§ **What you will do**
Retrieve each line that contains the word "green" from the entries below.

[Records for this exercise Boundary: Start]

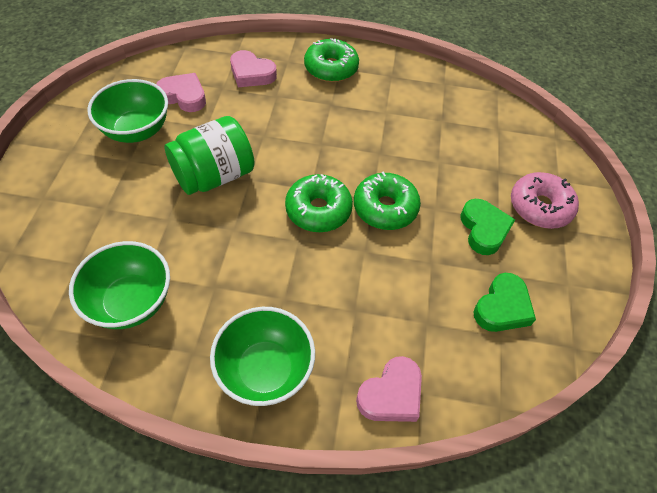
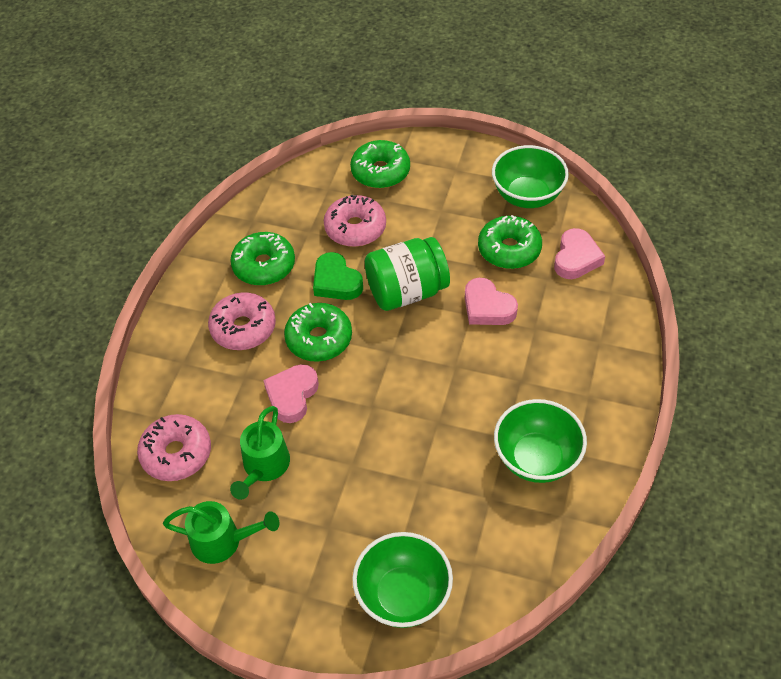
green donut: 3 -> 4
green heart: 2 -> 1
green watering can: 0 -> 2
pink donut: 1 -> 3

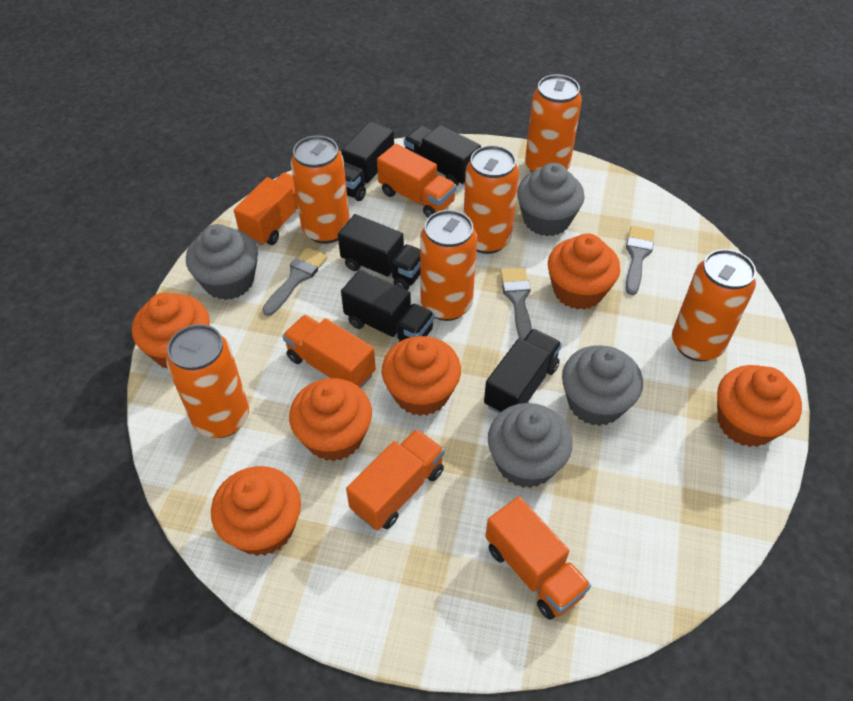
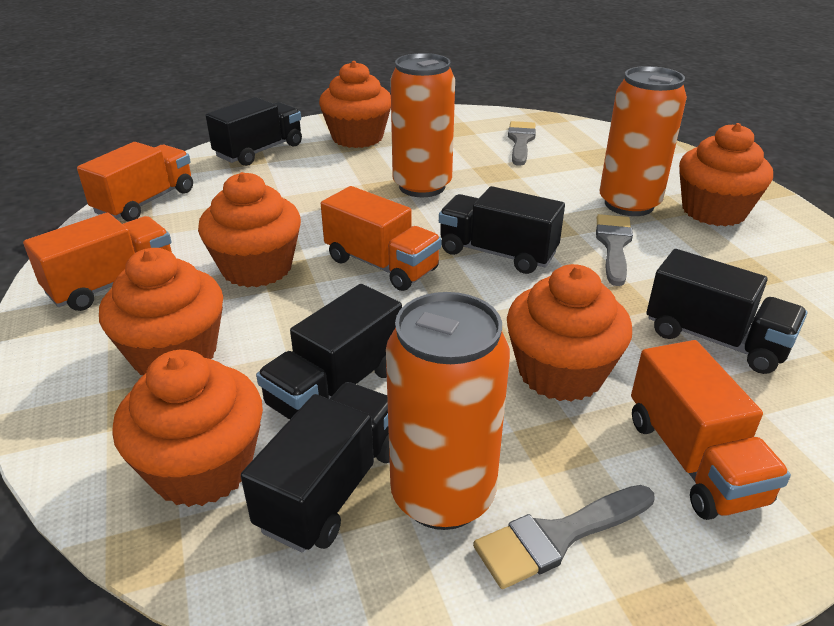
grey cupcake: 4 -> 0
orange can: 6 -> 3
orange truck: 5 -> 4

[Records for this exercise Boundary: End]

§ **Result for this exercise**
green donut: 3 -> 4
green heart: 2 -> 1
green watering can: 0 -> 2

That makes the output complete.